** Work item **
Look through the data below. Show each line where the string "tile" occurs.

** Exercise inputs **
==============================

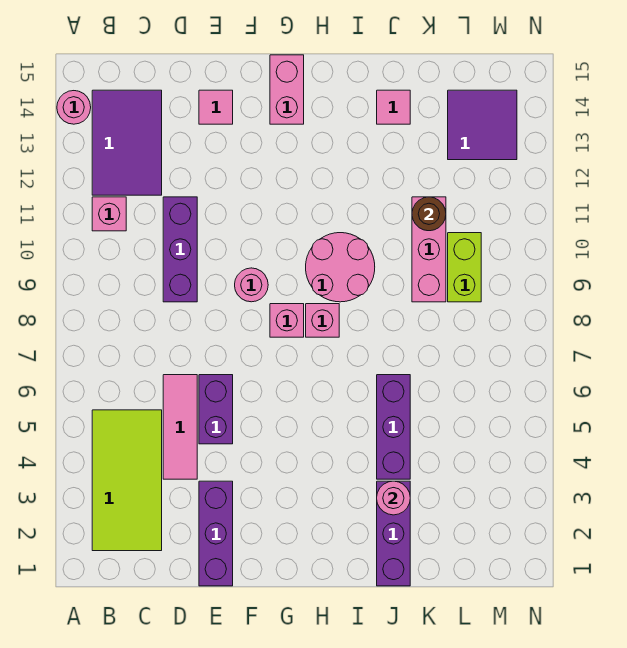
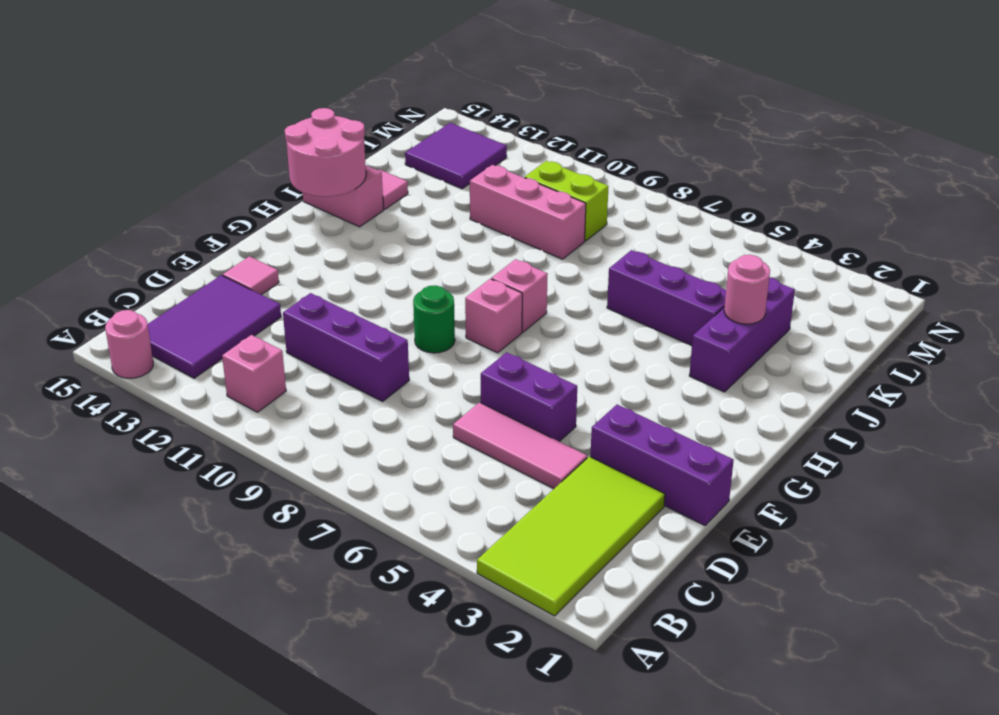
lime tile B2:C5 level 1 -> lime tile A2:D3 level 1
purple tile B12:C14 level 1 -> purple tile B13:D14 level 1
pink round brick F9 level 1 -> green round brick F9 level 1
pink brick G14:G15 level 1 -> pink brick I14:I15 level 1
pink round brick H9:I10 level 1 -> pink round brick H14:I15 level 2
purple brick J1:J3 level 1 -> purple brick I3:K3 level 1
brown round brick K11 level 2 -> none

==============================

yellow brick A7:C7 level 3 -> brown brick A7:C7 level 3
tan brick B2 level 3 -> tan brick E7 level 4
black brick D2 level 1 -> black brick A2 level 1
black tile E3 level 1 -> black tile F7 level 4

==============================

** Response **
lime tile B2:C5 level 1 -> lime tile A2:D3 level 1
purple tile B12:C14 level 1 -> purple tile B13:D14 level 1
black tile E3 level 1 -> black tile F7 level 4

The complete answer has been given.